DIRECTIONS: Among the lines below, count those that include "none", and state the count alone.
Segment Start: AVAILABLE DATA
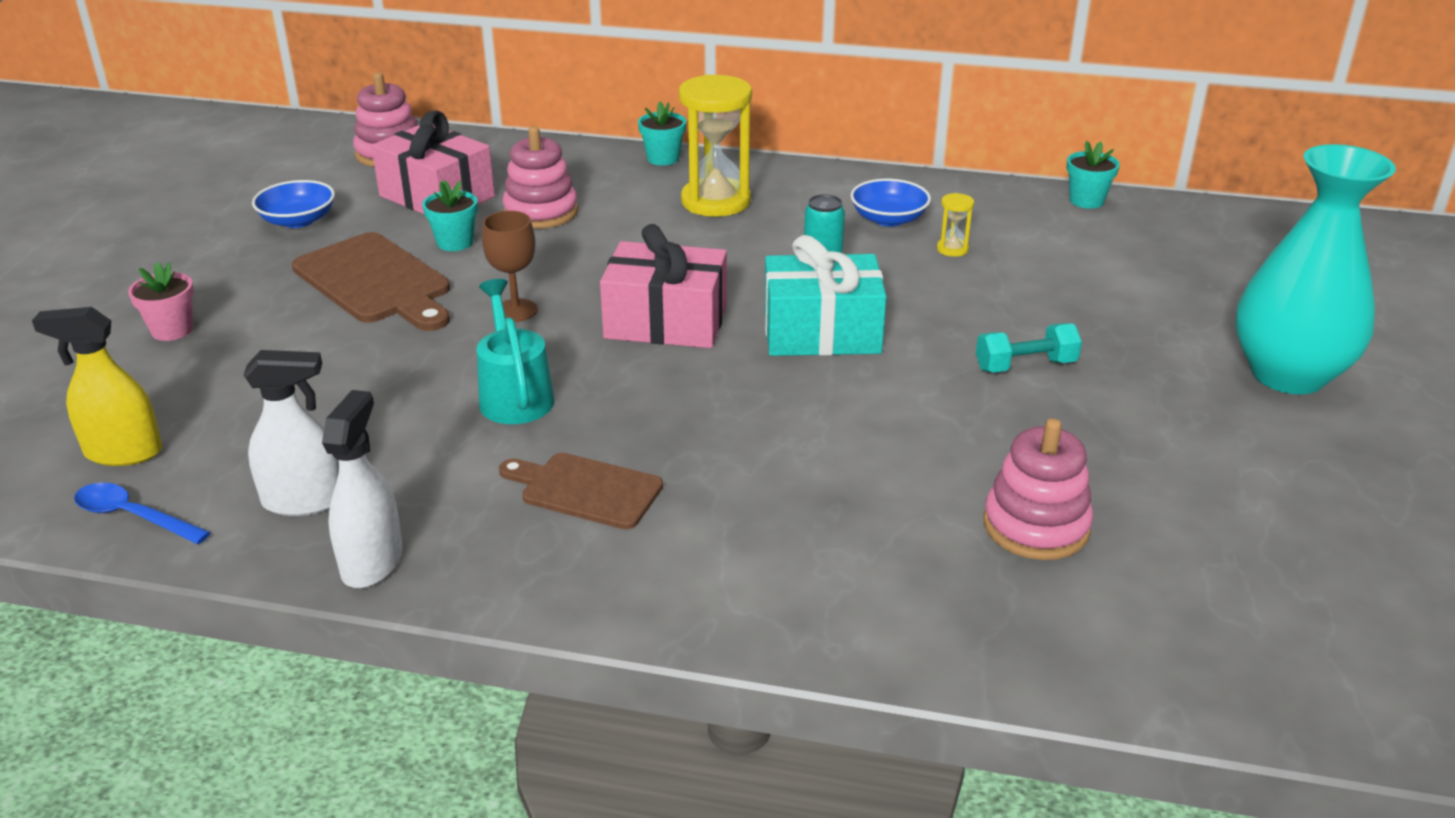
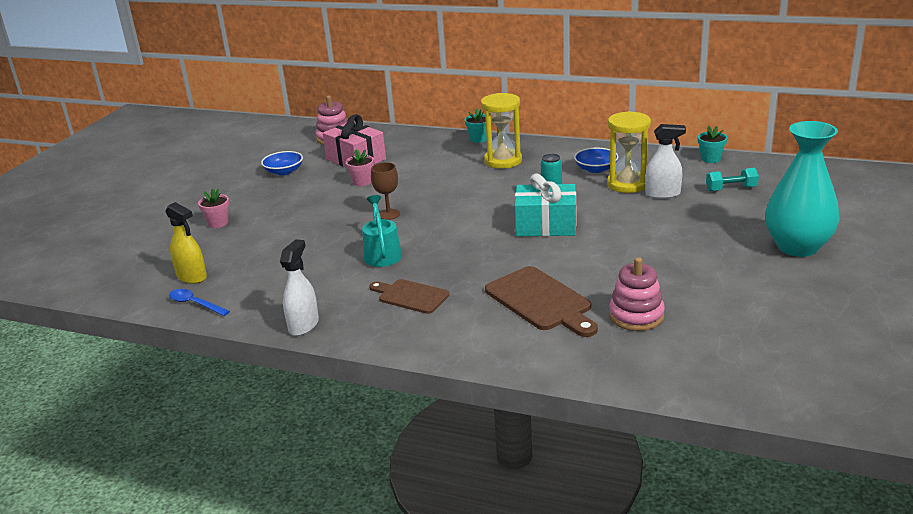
camera: 10 degrees right, 5 degrees down
(123, 452) = (192, 277): yellow spray bottle -> yellow spray bottle turned 150 degrees counterclockwise
(304, 501) = (274, 299): white spray bottle -> white spray bottle (663, 194)
(376, 282) = (320, 201): brown cutting board -> brown cutting board (541, 301)
(455, 242) = (362, 182): turquoise flower pot -> pink flower pot
(541, 212) = (409, 167): pink stacking toy -> none
(666, 322) = (465, 220): pink gift -> none
(952, 249) = (627, 184): yellow hourglass -> yellow hourglass, size x2.34
(1025, 366) = (652, 242): turquoise dumbbell -> turquoise dumbbell (731, 189)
Segment End: AVAILABLE DATA
RESULT OF THIS TASK: 2